Scene change data

- - - -

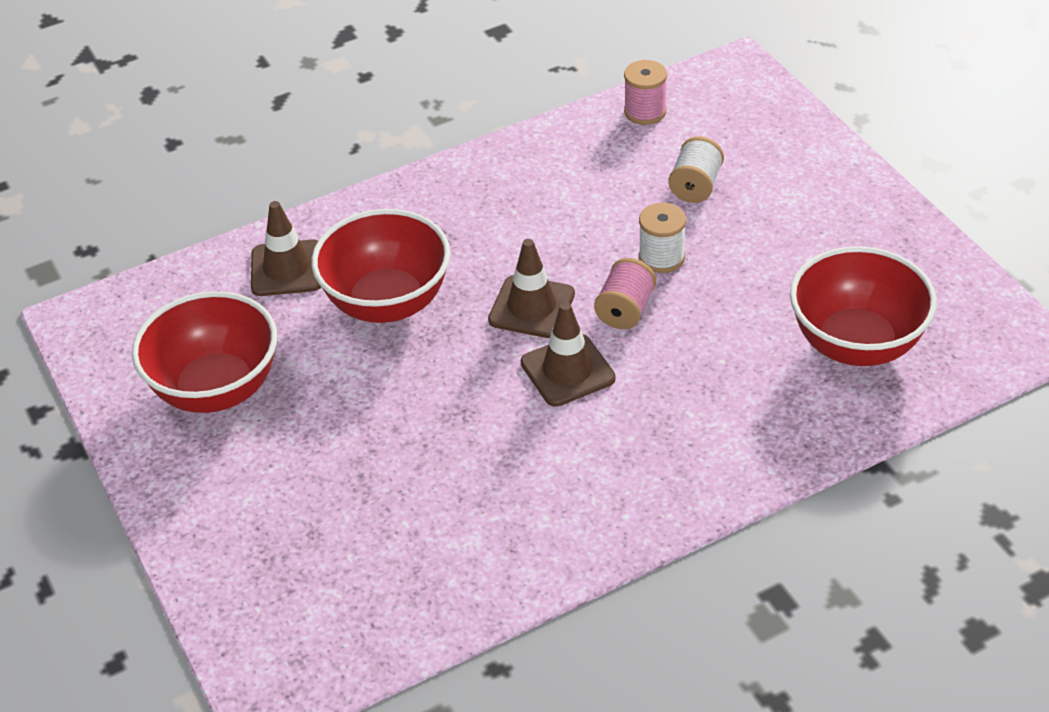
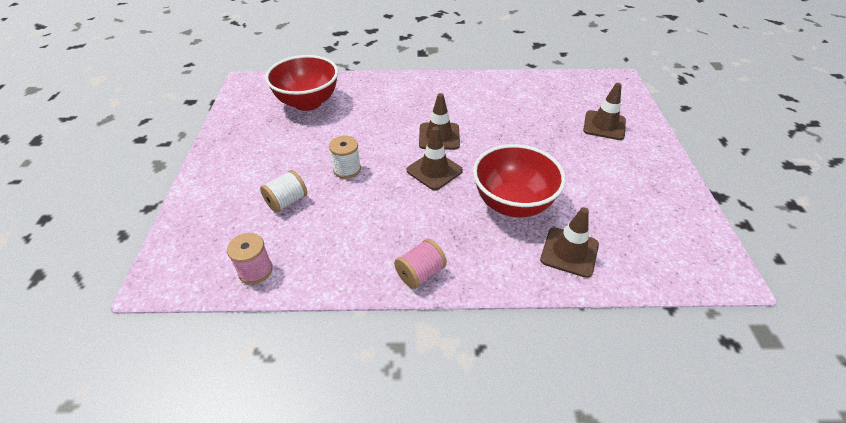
camera: 155 degrees left, 0 degrees up
red bowl [132,291,277,413] -> none
pink spool [594,258,656,329] -> pink spool moved to [394,239,447,289]
none -> brown traffic cone [583,83,626,140]

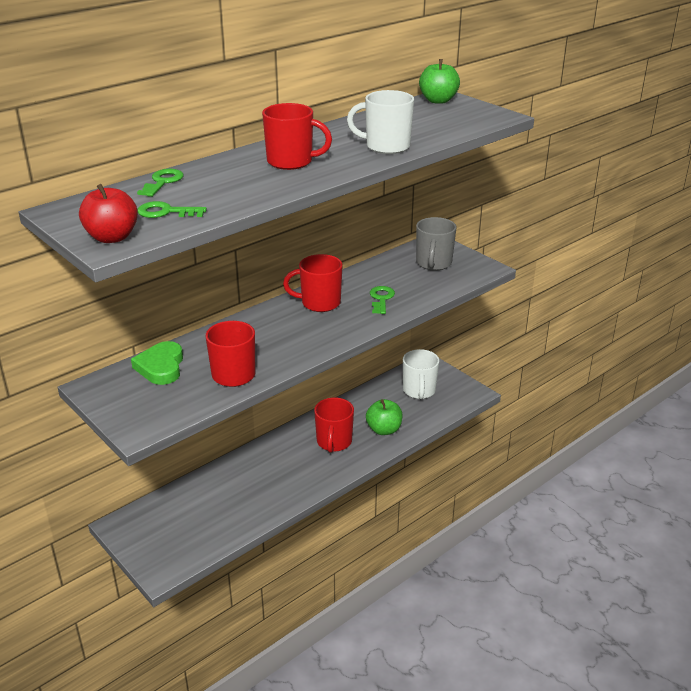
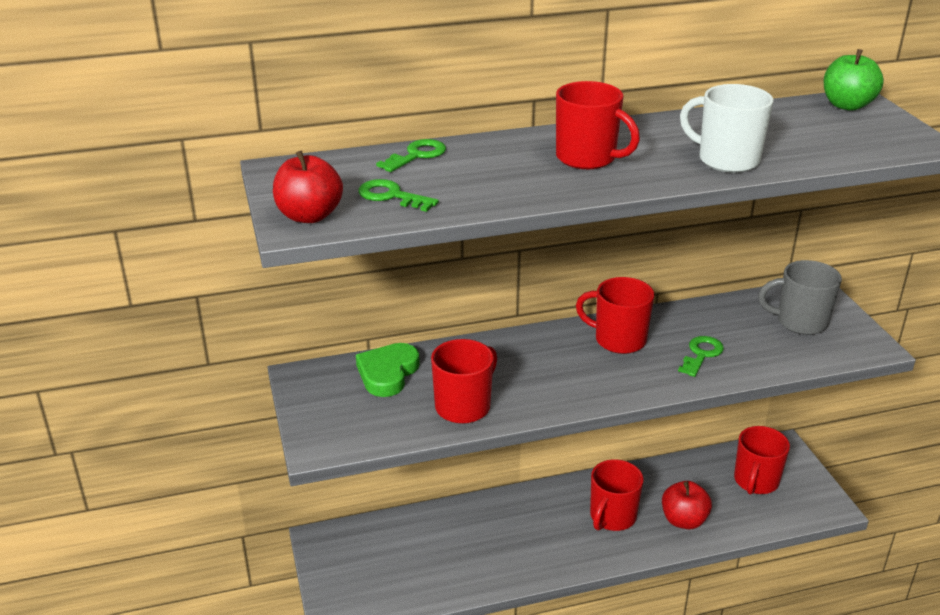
camera: 25 degrees right, 0 degrees up
green apple [366,399,402,435] -> red apple [662,481,712,529]
white mug [403,349,439,399] -> red mug [734,426,790,495]
grey mug [416,217,456,271] -> grey mug turned 60 degrees clockwise [758,260,842,335]

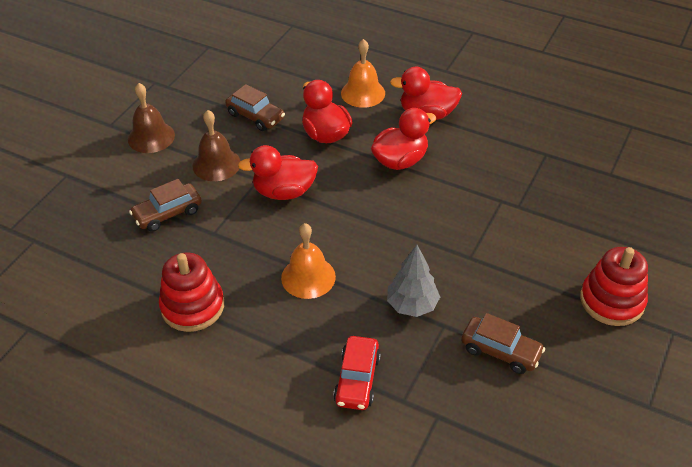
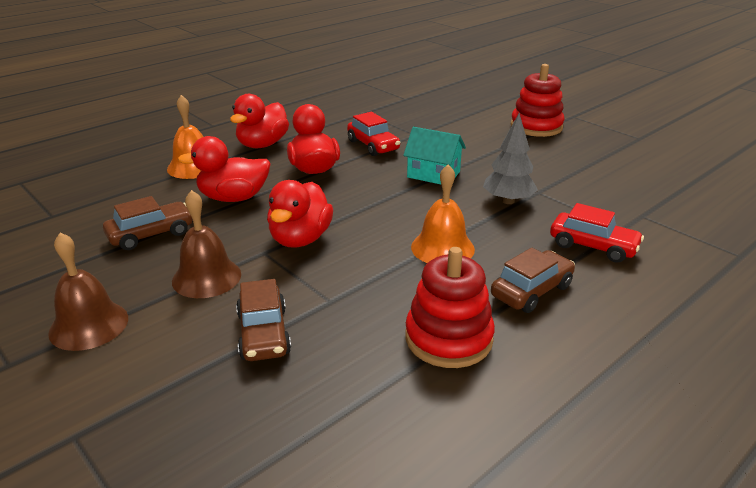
camera: 70 degrees left, 15 degrees down
brown car [461,313,545,374] -> brown car moved to [491,248,575,313]
none -> red car [347,112,400,156]
none -> turquoise house [403,127,466,184]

- - - -

Pick up at the line that holds "red bowl [132,291,277,413] -> none" and restate each line, word for word, through the last line of the entries. Include both end lines but none of the pictures.

Result for this exercise
red bowl [132,291,277,413] -> none
pink spool [594,258,656,329] -> pink spool moved to [394,239,447,289]
none -> brown traffic cone [583,83,626,140]

camera: 25 degrees right, 0 degrees up
green apple [366,399,402,435] -> red apple [662,481,712,529]
white mug [403,349,439,399] -> red mug [734,426,790,495]
grey mug [416,217,456,271] -> grey mug turned 60 degrees clockwise [758,260,842,335]

camera: 70 degrees left, 15 degrees down
brown car [461,313,545,374] -> brown car moved to [491,248,575,313]
none -> red car [347,112,400,156]
none -> turquoise house [403,127,466,184]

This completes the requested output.